- Exercise
A verbatim copy of the records below, pictures omitted, is the task.

= = = =

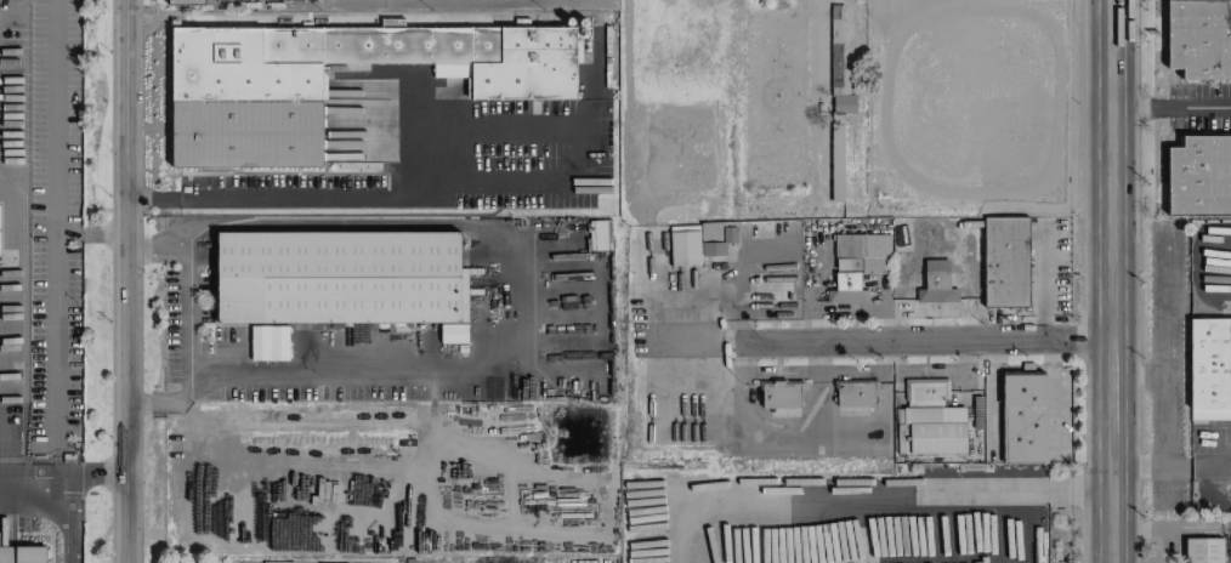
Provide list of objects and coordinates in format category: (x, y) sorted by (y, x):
building: (186, 2)
building: (1199, 39)
road: (1172, 106)
building: (838, 110)
road: (1114, 169)
building: (1199, 177)
road: (472, 185)
road: (348, 224)
road: (88, 231)
building: (598, 236)
building: (700, 243)
building: (1005, 263)
road: (190, 274)
building: (340, 279)
road: (125, 281)
building: (936, 284)
road: (1163, 329)
building: (259, 343)
road: (926, 343)
road: (364, 363)
building: (1210, 367)
road: (1116, 387)
building: (855, 395)
building: (780, 397)
building: (1024, 419)
building: (928, 421)
road: (1173, 473)
road: (97, 477)
road: (69, 485)
road: (907, 493)
road: (1112, 499)
road: (1173, 527)
building: (1203, 550)
building: (22, 554)

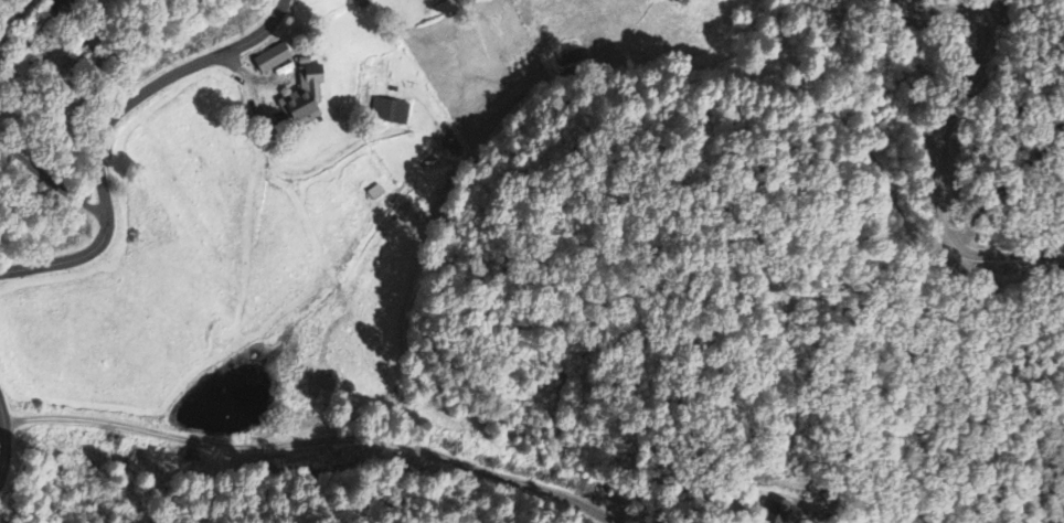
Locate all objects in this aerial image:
building: (460, 2)
building: (270, 60)
building: (302, 99)
building: (389, 113)
road: (91, 133)
road: (944, 147)
road: (14, 433)
building: (780, 512)

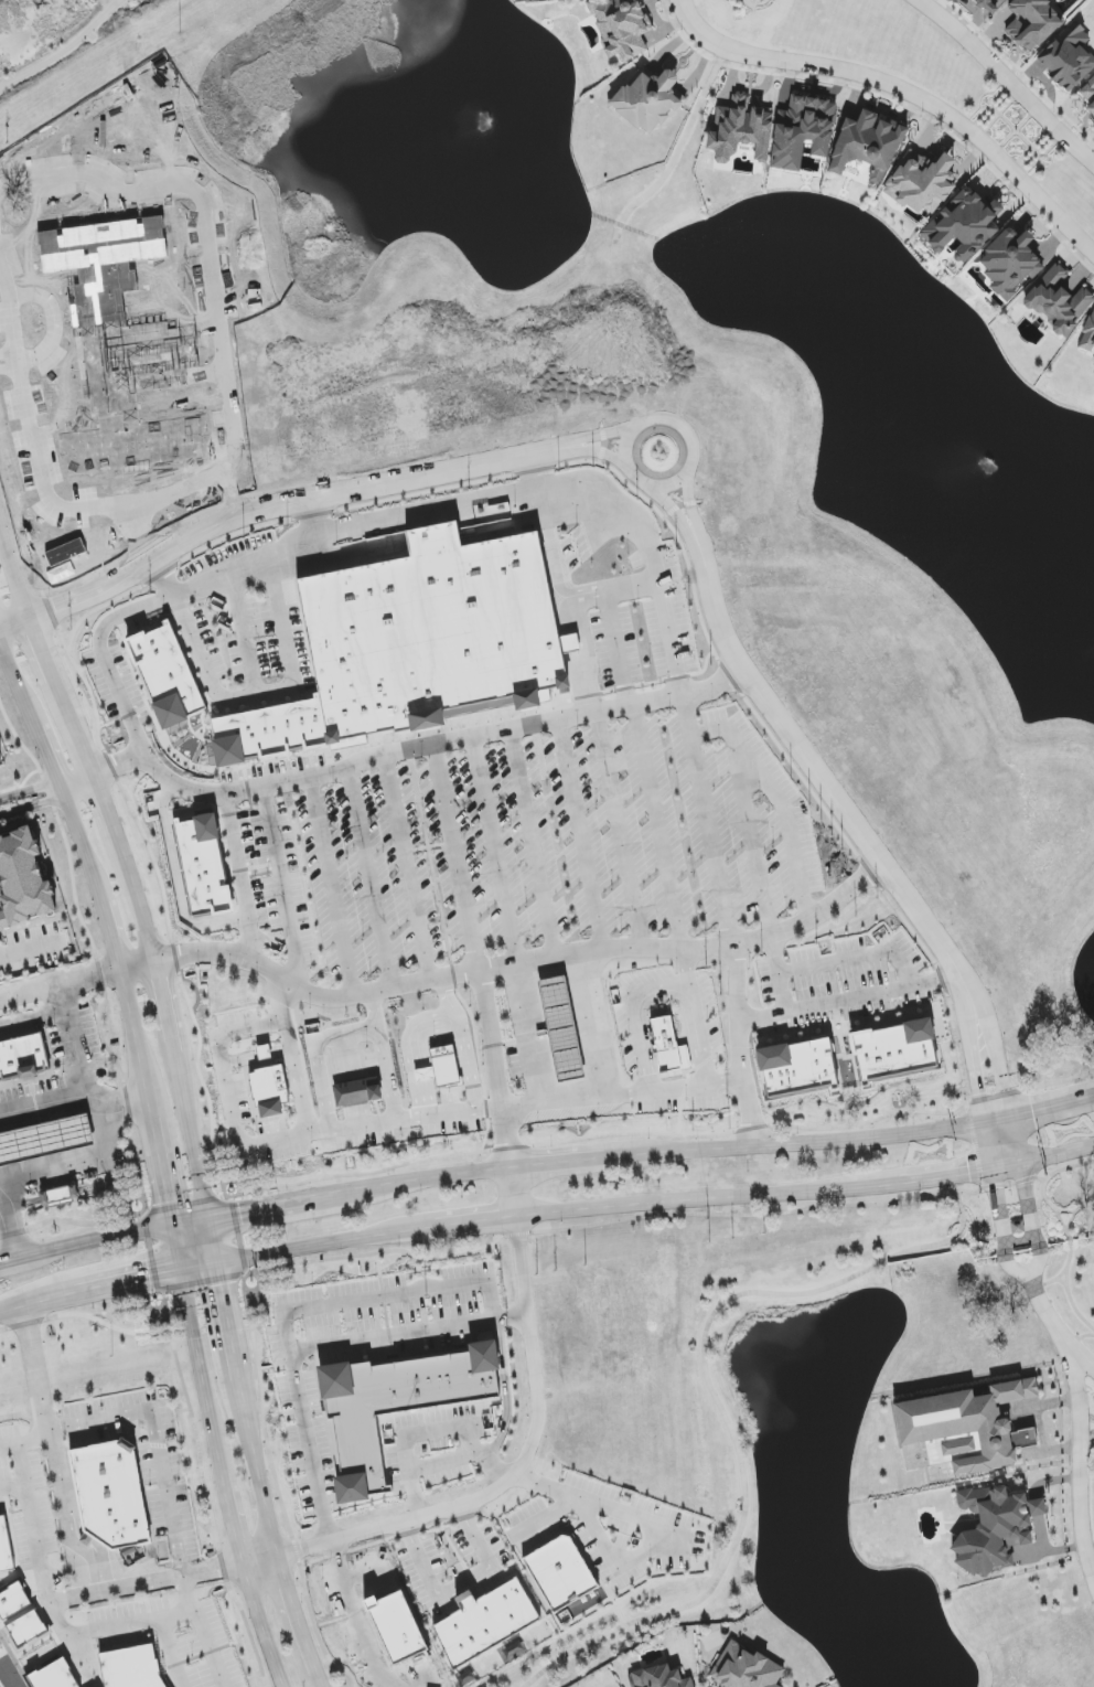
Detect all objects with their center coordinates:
building: (993, 5)
building: (1033, 23)
building: (621, 27)
park: (44, 28)
road: (63, 49)
building: (1068, 57)
road: (1008, 78)
road: (903, 89)
building: (1089, 95)
building: (648, 99)
fountain: (483, 118)
building: (740, 130)
building: (802, 132)
building: (867, 146)
building: (921, 182)
building: (964, 225)
building: (1010, 264)
building: (1058, 301)
building: (1088, 334)
building: (1093, 372)
road: (585, 440)
road: (585, 450)
fountain: (988, 460)
road: (534, 475)
road: (631, 476)
road: (332, 495)
road: (518, 499)
road: (688, 505)
road: (672, 511)
road: (313, 520)
parking lot: (575, 555)
road: (555, 571)
road: (14, 576)
road: (632, 591)
road: (85, 599)
road: (577, 609)
parking lot: (252, 620)
road: (13, 624)
road: (188, 632)
building: (416, 636)
road: (243, 639)
road: (569, 643)
road: (585, 648)
parking lot: (119, 665)
road: (295, 668)
building: (165, 670)
road: (582, 684)
road: (57, 690)
road: (729, 736)
road: (710, 738)
road: (804, 758)
building: (0, 759)
road: (395, 762)
road: (645, 776)
road: (28, 793)
road: (31, 808)
parking lot: (534, 831)
road: (621, 835)
road: (582, 839)
road: (532, 849)
road: (494, 857)
building: (203, 861)
road: (457, 865)
road: (431, 869)
road: (88, 870)
road: (409, 875)
building: (23, 877)
road: (371, 883)
road: (241, 884)
road: (332, 892)
road: (282, 893)
road: (27, 952)
road: (857, 965)
road: (135, 968)
road: (526, 968)
road: (686, 970)
parking lot: (838, 974)
road: (780, 983)
road: (157, 984)
road: (966, 986)
road: (58, 987)
road: (961, 1001)
road: (846, 1009)
road: (634, 1017)
road: (34, 1019)
building: (560, 1027)
gas station: (560, 1027)
road: (591, 1028)
road: (700, 1035)
road: (532, 1040)
building: (665, 1044)
road: (1021, 1046)
road: (1028, 1048)
building: (24, 1051)
road: (738, 1051)
building: (264, 1052)
building: (894, 1052)
road: (1039, 1061)
building: (445, 1066)
parking lot: (514, 1066)
road: (997, 1066)
building: (797, 1071)
road: (494, 1072)
road: (978, 1085)
building: (269, 1090)
traffic signals: (980, 1094)
road: (622, 1096)
road: (1091, 1097)
road: (990, 1098)
road: (46, 1103)
road: (123, 1107)
road: (1044, 1108)
traffic signals: (1032, 1111)
road: (448, 1116)
road: (408, 1119)
road: (100, 1120)
road: (348, 1126)
road: (315, 1128)
gas station: (47, 1135)
building: (45, 1140)
road: (262, 1140)
road: (819, 1143)
road: (1003, 1143)
road: (1050, 1156)
road: (158, 1162)
road: (573, 1162)
road: (1062, 1169)
traffic signals: (969, 1175)
road: (438, 1176)
road: (953, 1177)
road: (1025, 1180)
road: (1009, 1184)
road: (993, 1187)
traffic signals: (1026, 1187)
building: (57, 1192)
road: (512, 1192)
road: (971, 1193)
road: (707, 1199)
traffic signals: (164, 1200)
road: (267, 1203)
road: (1030, 1203)
road: (1, 1204)
traffic signals: (242, 1207)
road: (998, 1208)
road: (1059, 1211)
road: (1061, 1221)
road: (1070, 1221)
road: (8, 1224)
road: (455, 1224)
road: (600, 1226)
road: (1067, 1236)
road: (214, 1237)
road: (92, 1238)
road: (1021, 1241)
road: (172, 1247)
road: (307, 1247)
road: (8, 1258)
road: (1038, 1265)
road: (1015, 1270)
road: (242, 1271)
road: (1063, 1273)
traffic signals: (148, 1278)
road: (1062, 1282)
road: (125, 1283)
traffic signals: (223, 1284)
road: (388, 1298)
road: (1071, 1302)
road: (14, 1306)
road: (86, 1315)
road: (229, 1319)
road: (1051, 1320)
road: (1079, 1338)
road: (312, 1347)
road: (196, 1359)
road: (32, 1367)
building: (397, 1402)
road: (720, 1405)
road: (152, 1417)
building: (967, 1427)
road: (431, 1432)
road: (183, 1435)
road: (1080, 1459)
road: (441, 1462)
road: (254, 1466)
road: (1087, 1467)
road: (517, 1471)
road: (275, 1479)
building: (114, 1490)
road: (205, 1491)
road: (596, 1504)
road: (227, 1505)
road: (545, 1515)
road: (64, 1516)
building: (995, 1528)
road: (597, 1531)
building: (5, 1547)
road: (648, 1549)
road: (258, 1561)
building: (560, 1572)
road: (173, 1578)
road: (458, 1584)
building: (12, 1601)
road: (355, 1615)
road: (296, 1618)
building: (485, 1625)
road: (259, 1626)
building: (27, 1628)
building: (132, 1668)
building: (745, 1669)
building: (54, 1676)
building: (661, 1678)
road: (319, 1683)

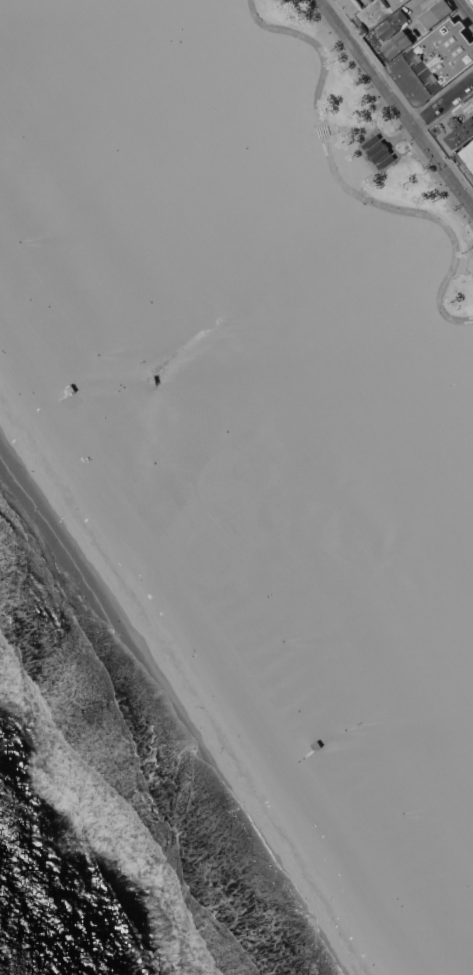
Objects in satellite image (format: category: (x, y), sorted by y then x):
building: (471, 1)
road: (465, 9)
building: (378, 12)
building: (435, 13)
building: (392, 24)
building: (397, 44)
building: (433, 63)
road: (395, 102)
road: (444, 104)
road: (368, 127)
building: (456, 127)
road: (317, 132)
road: (403, 136)
building: (370, 141)
building: (378, 151)
building: (466, 160)
building: (385, 161)
road: (343, 186)
building: (61, 392)
building: (319, 764)

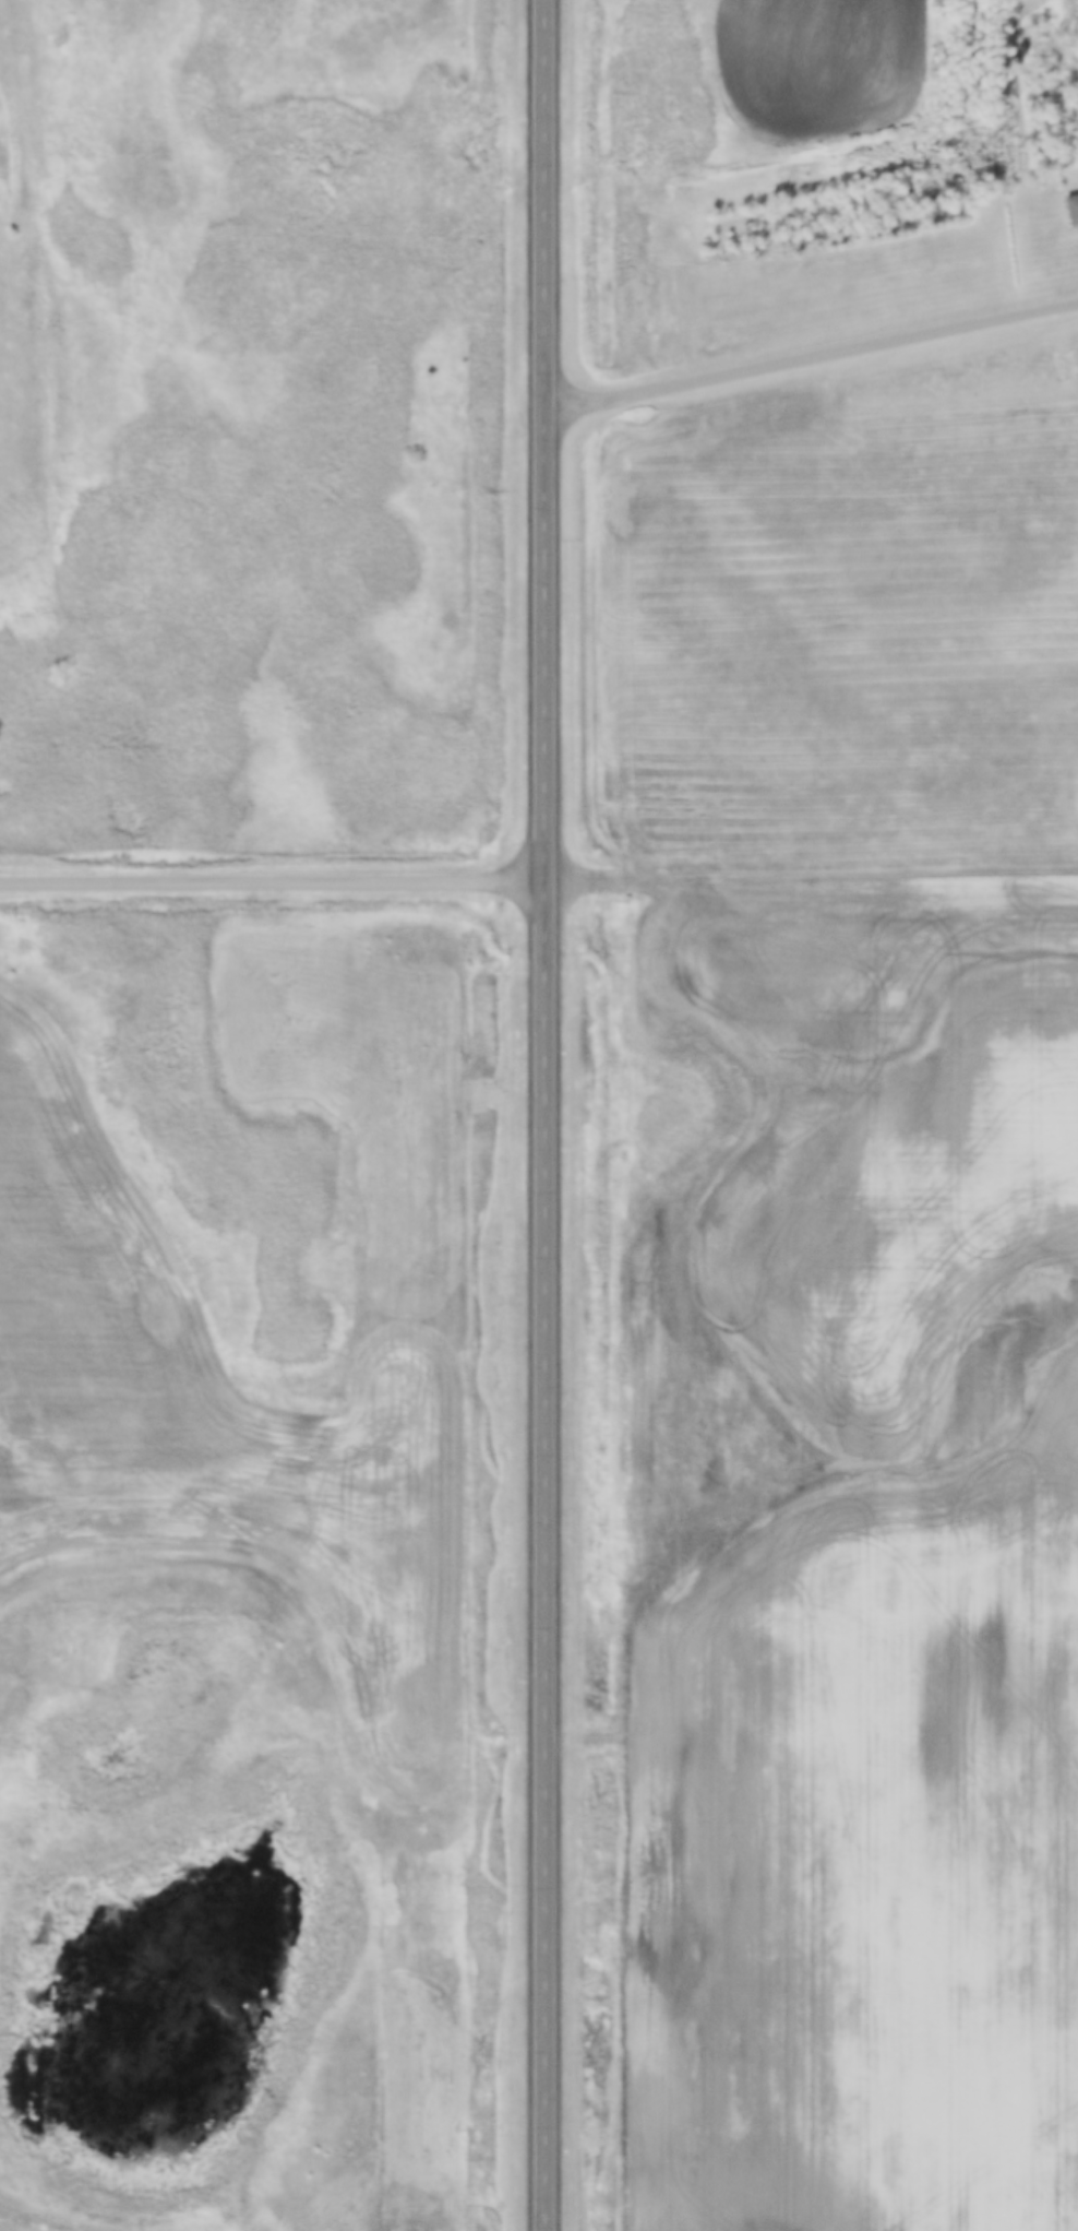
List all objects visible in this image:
building: (1072, 207)
road: (810, 360)
road: (270, 885)
road: (540, 1115)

= = = =

- Output for this exercise
Provide list of objects and coordinates in format category: (x, y) sorted by (y, x):
building: (186, 2)
building: (1199, 39)
road: (1172, 106)
building: (838, 110)
road: (1114, 169)
building: (1199, 177)
road: (472, 185)
road: (348, 224)
road: (88, 231)
building: (598, 236)
building: (700, 243)
building: (1005, 263)
road: (190, 274)
building: (340, 279)
road: (125, 281)
building: (936, 284)
road: (1163, 329)
building: (259, 343)
road: (926, 343)
road: (364, 363)
building: (1210, 367)
road: (1116, 387)
building: (855, 395)
building: (780, 397)
building: (1024, 419)
building: (928, 421)
road: (1173, 473)
road: (97, 477)
road: (69, 485)
road: (907, 493)
road: (1112, 499)
road: (1173, 527)
building: (1203, 550)
building: (22, 554)

Locate all objects in this aerial image:
building: (460, 2)
building: (270, 60)
building: (302, 99)
building: (389, 113)
road: (91, 133)
road: (944, 147)
road: (14, 433)
building: (780, 512)

Detect all objects with their center coordinates:
building: (993, 5)
building: (1033, 23)
building: (621, 27)
park: (44, 28)
road: (63, 49)
building: (1068, 57)
road: (1008, 78)
road: (903, 89)
building: (1089, 95)
building: (648, 99)
fountain: (483, 118)
building: (740, 130)
building: (802, 132)
building: (867, 146)
building: (921, 182)
building: (964, 225)
building: (1010, 264)
building: (1058, 301)
building: (1088, 334)
building: (1093, 372)
road: (585, 440)
road: (585, 450)
fountain: (988, 460)
road: (534, 475)
road: (631, 476)
road: (332, 495)
road: (518, 499)
road: (688, 505)
road: (672, 511)
road: (313, 520)
parking lot: (575, 555)
road: (555, 571)
road: (14, 576)
road: (632, 591)
road: (85, 599)
road: (577, 609)
parking lot: (252, 620)
road: (13, 624)
road: (188, 632)
building: (416, 636)
road: (243, 639)
road: (569, 643)
road: (585, 648)
parking lot: (119, 665)
road: (295, 668)
building: (165, 670)
road: (582, 684)
road: (57, 690)
road: (729, 736)
road: (710, 738)
road: (804, 758)
building: (0, 759)
road: (395, 762)
road: (645, 776)
road: (28, 793)
road: (31, 808)
parking lot: (534, 831)
road: (621, 835)
road: (582, 839)
road: (532, 849)
road: (494, 857)
building: (203, 861)
road: (457, 865)
road: (431, 869)
road: (88, 870)
road: (409, 875)
building: (23, 877)
road: (371, 883)
road: (241, 884)
road: (332, 892)
road: (282, 893)
road: (27, 952)
road: (857, 965)
road: (135, 968)
road: (526, 968)
road: (686, 970)
parking lot: (838, 974)
road: (780, 983)
road: (157, 984)
road: (966, 986)
road: (58, 987)
road: (961, 1001)
road: (846, 1009)
road: (634, 1017)
road: (34, 1019)
building: (560, 1027)
gas station: (560, 1027)
road: (591, 1028)
road: (700, 1035)
road: (532, 1040)
building: (665, 1044)
road: (1021, 1046)
road: (1028, 1048)
building: (24, 1051)
road: (738, 1051)
building: (264, 1052)
building: (894, 1052)
road: (1039, 1061)
building: (445, 1066)
parking lot: (514, 1066)
road: (997, 1066)
building: (797, 1071)
road: (494, 1072)
road: (978, 1085)
building: (269, 1090)
traffic signals: (980, 1094)
road: (622, 1096)
road: (1091, 1097)
road: (990, 1098)
road: (46, 1103)
road: (123, 1107)
road: (1044, 1108)
traffic signals: (1032, 1111)
road: (448, 1116)
road: (408, 1119)
road: (100, 1120)
road: (348, 1126)
road: (315, 1128)
gas station: (47, 1135)
building: (45, 1140)
road: (262, 1140)
road: (819, 1143)
road: (1003, 1143)
road: (1050, 1156)
road: (158, 1162)
road: (573, 1162)
road: (1062, 1169)
traffic signals: (969, 1175)
road: (438, 1176)
road: (953, 1177)
road: (1025, 1180)
road: (1009, 1184)
road: (993, 1187)
traffic signals: (1026, 1187)
building: (57, 1192)
road: (512, 1192)
road: (971, 1193)
road: (707, 1199)
traffic signals: (164, 1200)
road: (267, 1203)
road: (1030, 1203)
road: (1, 1204)
traffic signals: (242, 1207)
road: (998, 1208)
road: (1059, 1211)
road: (1061, 1221)
road: (1070, 1221)
road: (8, 1224)
road: (455, 1224)
road: (600, 1226)
road: (1067, 1236)
road: (214, 1237)
road: (92, 1238)
road: (1021, 1241)
road: (172, 1247)
road: (307, 1247)
road: (8, 1258)
road: (1038, 1265)
road: (1015, 1270)
road: (242, 1271)
road: (1063, 1273)
traffic signals: (148, 1278)
road: (1062, 1282)
road: (125, 1283)
traffic signals: (223, 1284)
road: (388, 1298)
road: (1071, 1302)
road: (14, 1306)
road: (86, 1315)
road: (229, 1319)
road: (1051, 1320)
road: (1079, 1338)
road: (312, 1347)
road: (196, 1359)
road: (32, 1367)
building: (397, 1402)
road: (720, 1405)
road: (152, 1417)
building: (967, 1427)
road: (431, 1432)
road: (183, 1435)
road: (1080, 1459)
road: (441, 1462)
road: (254, 1466)
road: (1087, 1467)
road: (517, 1471)
road: (275, 1479)
building: (114, 1490)
road: (205, 1491)
road: (596, 1504)
road: (227, 1505)
road: (545, 1515)
road: (64, 1516)
building: (995, 1528)
road: (597, 1531)
building: (5, 1547)
road: (648, 1549)
road: (258, 1561)
building: (560, 1572)
road: (173, 1578)
road: (458, 1584)
building: (12, 1601)
road: (355, 1615)
road: (296, 1618)
building: (485, 1625)
road: (259, 1626)
building: (27, 1628)
building: (132, 1668)
building: (745, 1669)
building: (54, 1676)
building: (661, 1678)
road: (319, 1683)

Objects in satellite image (format: category: (x, y), sorted by y then x):
building: (471, 1)
road: (465, 9)
building: (378, 12)
building: (435, 13)
building: (392, 24)
building: (397, 44)
building: (433, 63)
road: (395, 102)
road: (444, 104)
road: (368, 127)
building: (456, 127)
road: (317, 132)
road: (403, 136)
building: (370, 141)
building: (378, 151)
building: (466, 160)
building: (385, 161)
road: (343, 186)
building: (61, 392)
building: (319, 764)

List all objects visible in this image:
building: (1072, 207)
road: (810, 360)
road: (270, 885)
road: (540, 1115)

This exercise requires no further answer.